TASK GOAL:
Work through the data below and give the number of lines holding "bowl", nothing more.
· · ·
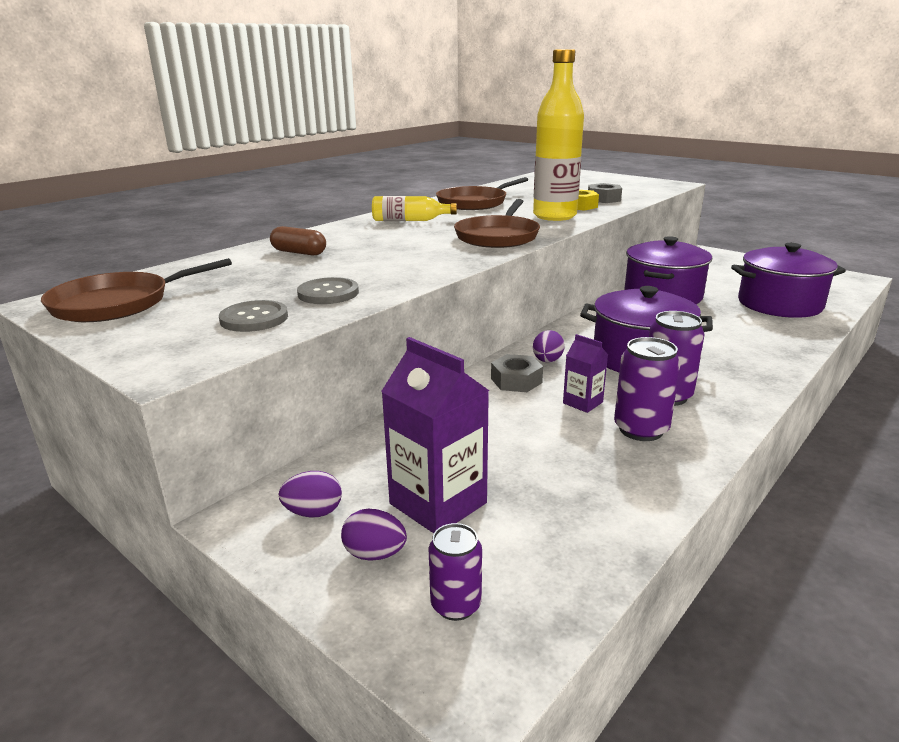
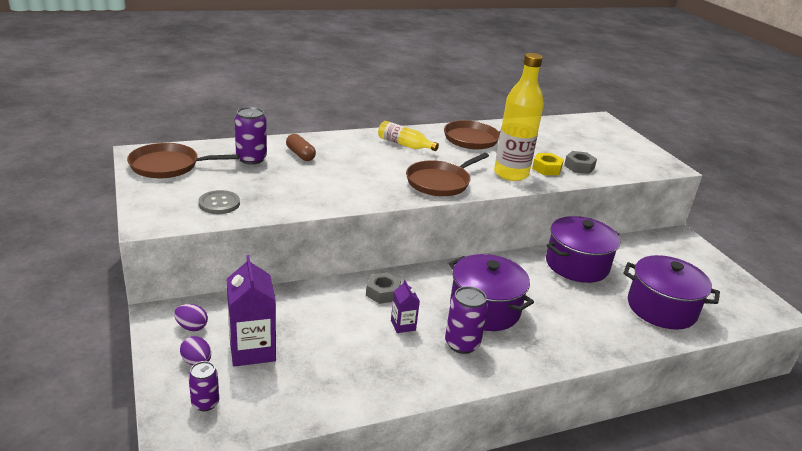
camera: 25 degrees right, 5 degrees up
(328, 293) = (276, 198): grey button -> none
(547, 361) = (420, 286): purple egg -> none
(641, 429) = (413, 358): purple can -> purple can (251, 159)

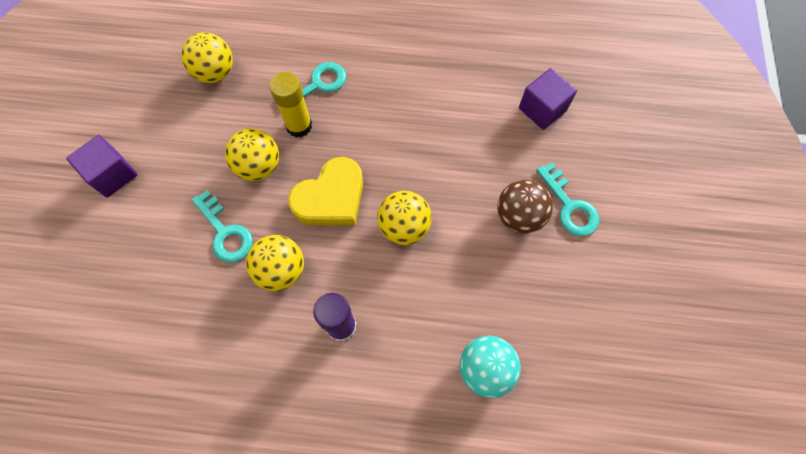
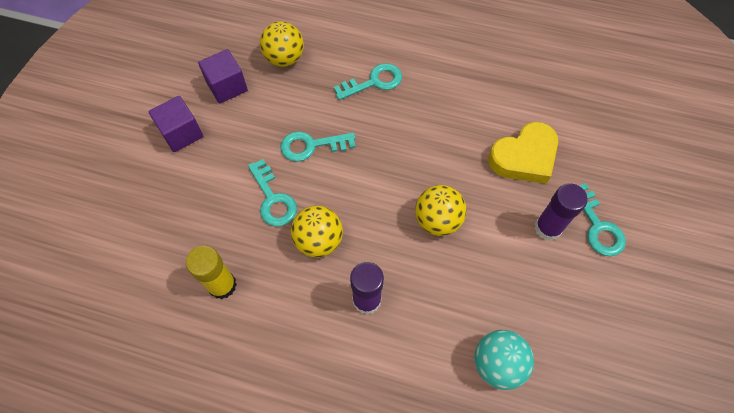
camera: 10 degrees right, 5 degrees down
(259, 166) = (311, 146): yellow ball -> turquoise key
(299, 126) = (353, 115): yellow glue stick -> yellow glue stick (222, 285)
(331, 198) = (373, 184): yellow heart -> yellow heart (524, 157)
(519, 216) = (547, 228): brown ball -> purple glue stick
(542, 109) = (582, 134): purple cube -> purple cube (227, 87)

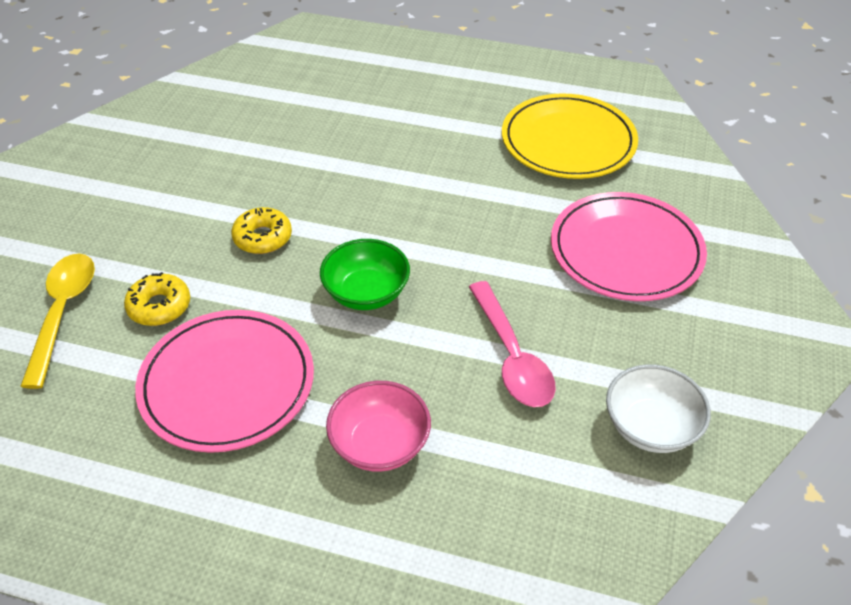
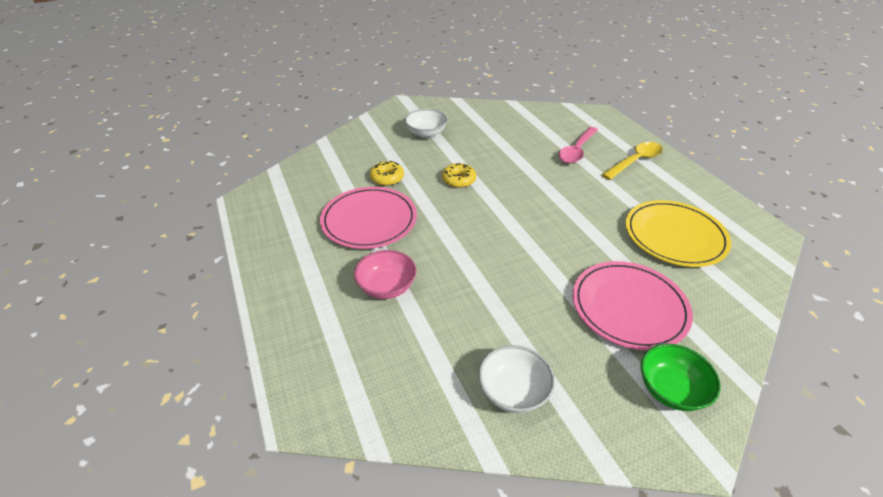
camera: 50 degrees right, 5 degrees down
(62, 313) = (355, 158): yellow spoon -> yellow spoon (635, 161)
(116, 201) = (426, 133): none -> white bowl
(366, 293) = (468, 229): green bowl -> green bowl (671, 389)
(511, 356) = (492, 302): pink spoon -> pink spoon (577, 150)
· · ·
ANSWER TO THE EXERCISE:
2